> Problem description: When a line below holds the string "plate", show that line.

Extracted entries section start

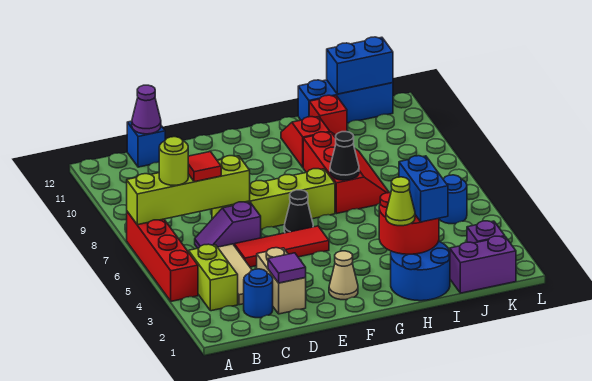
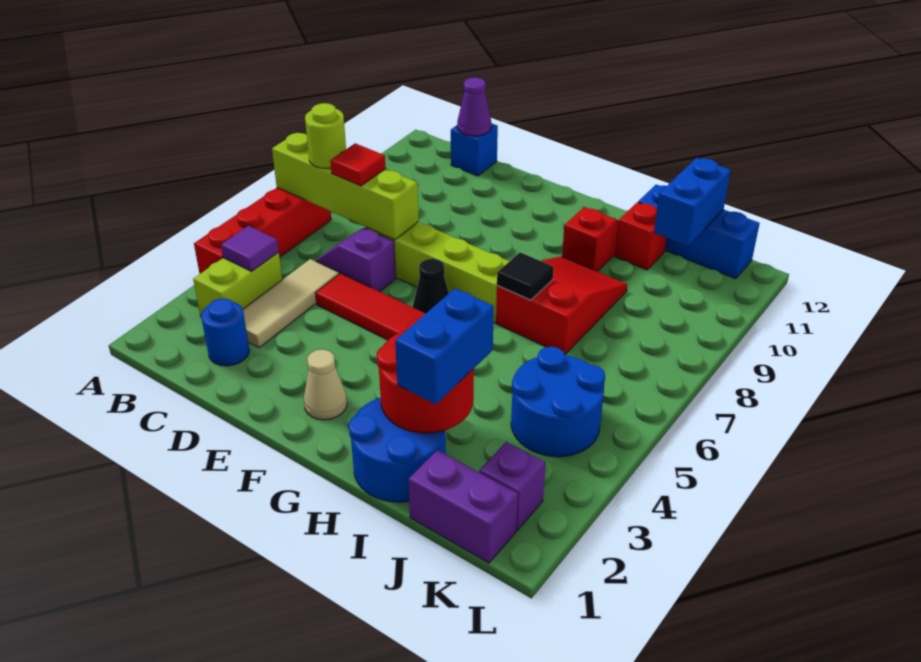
tan 1x2 brick [257,248,306,314] -> none
purple 1x1 tile [268,253,306,283] -> purple 1x1 tile moved to [221,226,279,271]
lime 1x1 cone [386,177,415,226] -> none
red 2x3 slope [303,132,389,214] -> red 2x3 slope turned to [496,256,628,354]
black 1x1 cone [330,132,359,180] -> black 1x1 tile [497,252,554,300]
blue 1x2 brick [327,37,393,94] -> blue 1x2 brick turned to [654,158,731,246]
blue 1x1 round brick [439,175,467,224] -> blue 2x2 round brick [511,347,605,457]

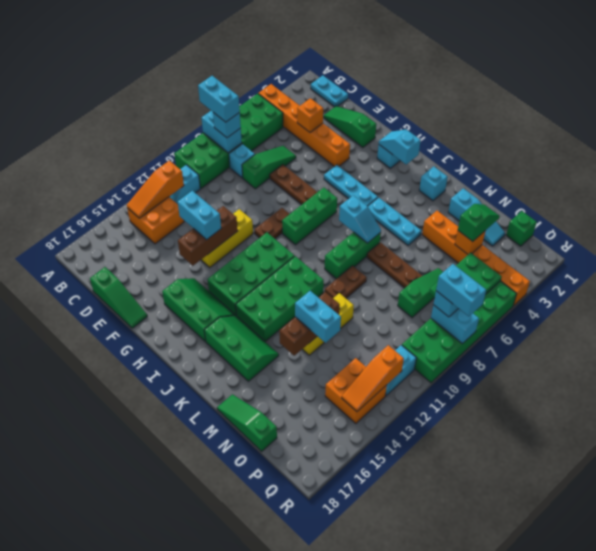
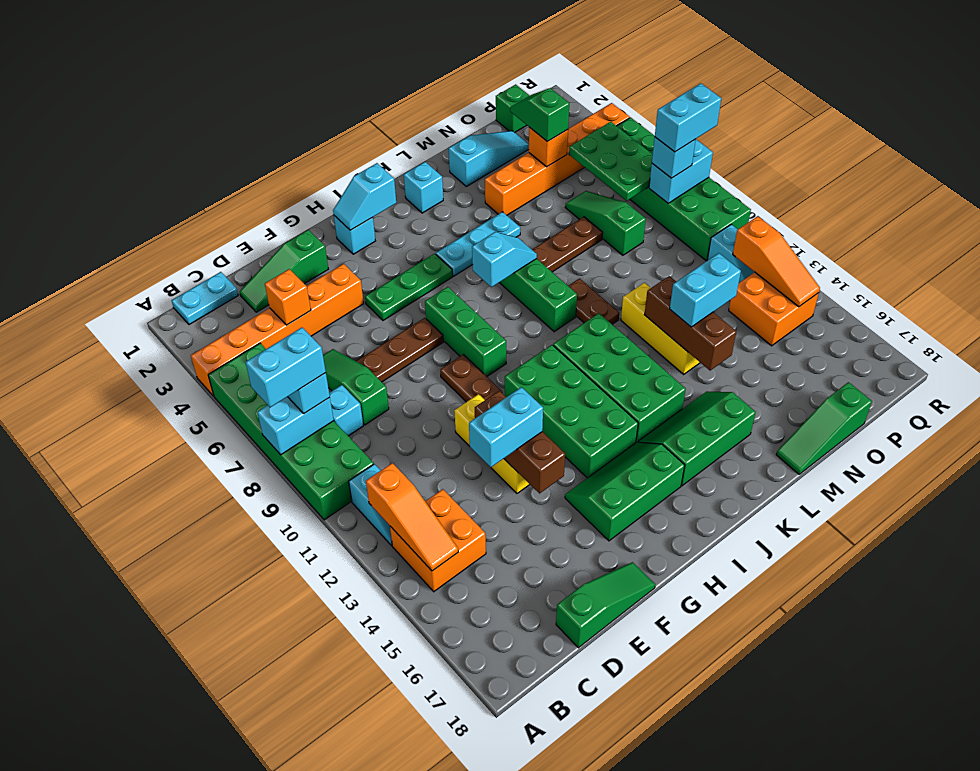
cyan 1x3 plate [324,165,378,206] -> green 1x3 plate [365,254,453,320]

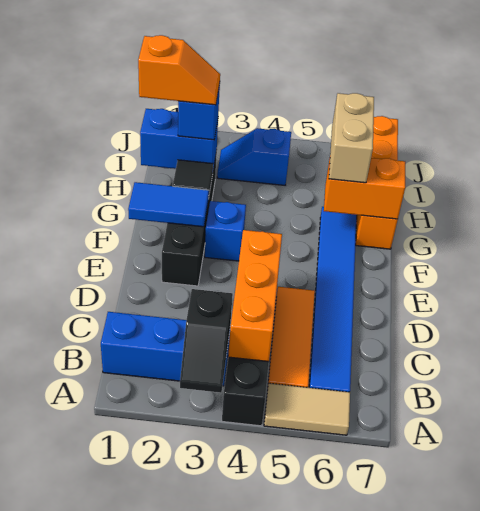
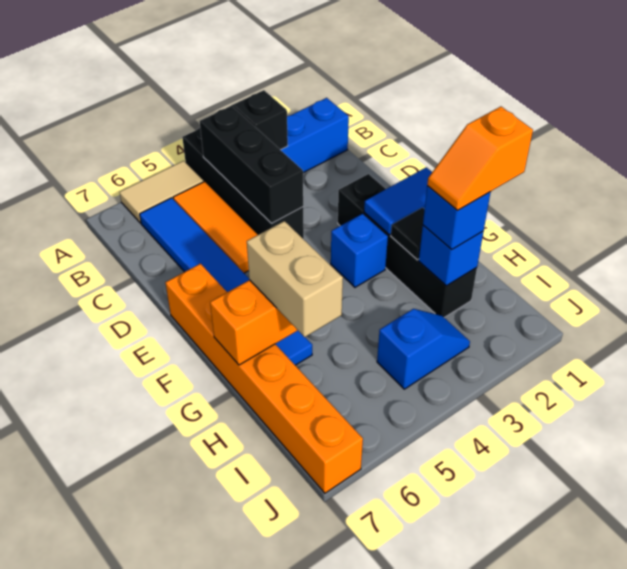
orange 1x3 brick [228,230,282,362] -> black 1x3 brick [200,106,303,223]
orange 1x4 brick [356,116,398,249] -> orange 1x6 brick [165,264,363,493]
blue 1x2 brick [140,109,218,169] -> blue 1x1 brick [419,225,484,286]

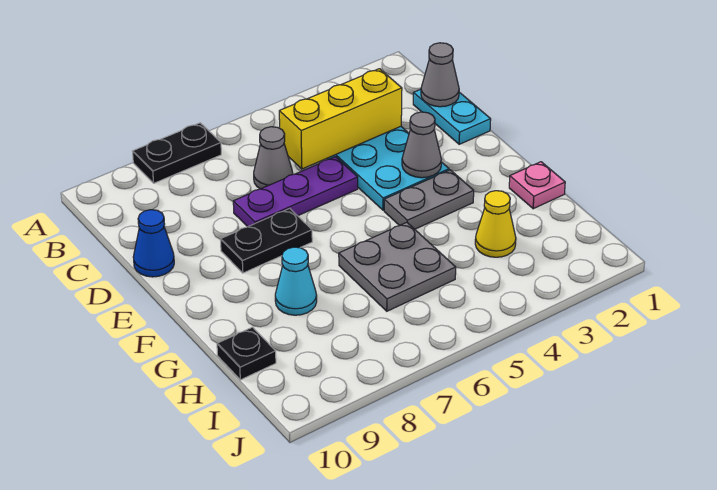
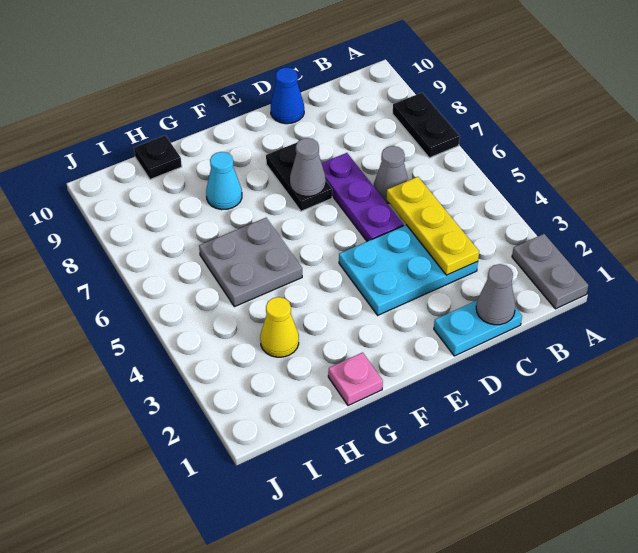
yellow 1x3 brick [279,69,402,169] -> yellow 1x3 plate [386,177,479,275]
grey 1x1 cone [402,112,441,178] -> grey 1x1 cone moved to [290,138,326,196]
grey 1x2 plate [384,170,474,229] -> grey 1x2 plate moved to [512,234,588,309]

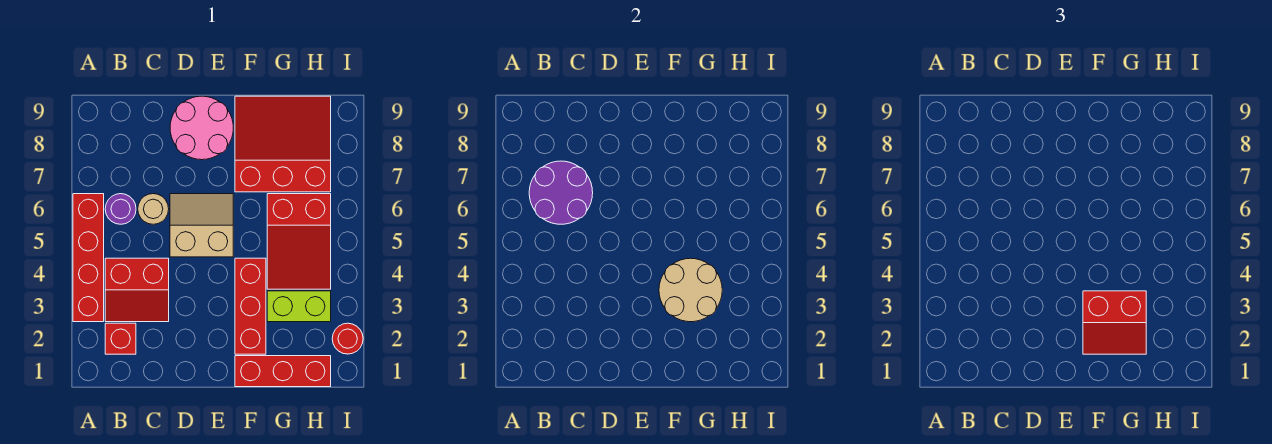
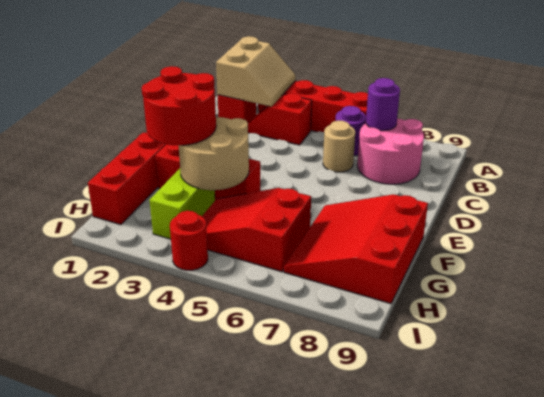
red 2x2 slope [105,258,169,322] -> red 1x2 slope [248,93,312,145]
purple 2x2 round brick [529,161,593,224] -> purple 1x1 round brick [366,78,400,131]
tan 2x2 slope [170,194,233,257] -> tan 2x2 slope moved to [216,36,295,107]
pink 2x2 round brick [170,96,233,160] -> pink 2x2 round brick moved to [357,119,424,184]
red 2x2 slope [1083,291,1146,354] -> red 2x2 round brick [142,66,216,145]
red 3x3 slope [235,96,331,192] -> red 3x3 slope turned to [284,194,428,304]
red 1x1 round brick [332,323,363,354] -> red 1x1 round brick moved to [170,211,208,270]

Extracted entries section end

> Task response:
cyan 1x3 plate [324,165,378,206] -> green 1x3 plate [365,254,453,320]
yellow 1x3 brick [279,69,402,169] -> yellow 1x3 plate [386,177,479,275]
grey 1x2 plate [384,170,474,229] -> grey 1x2 plate moved to [512,234,588,309]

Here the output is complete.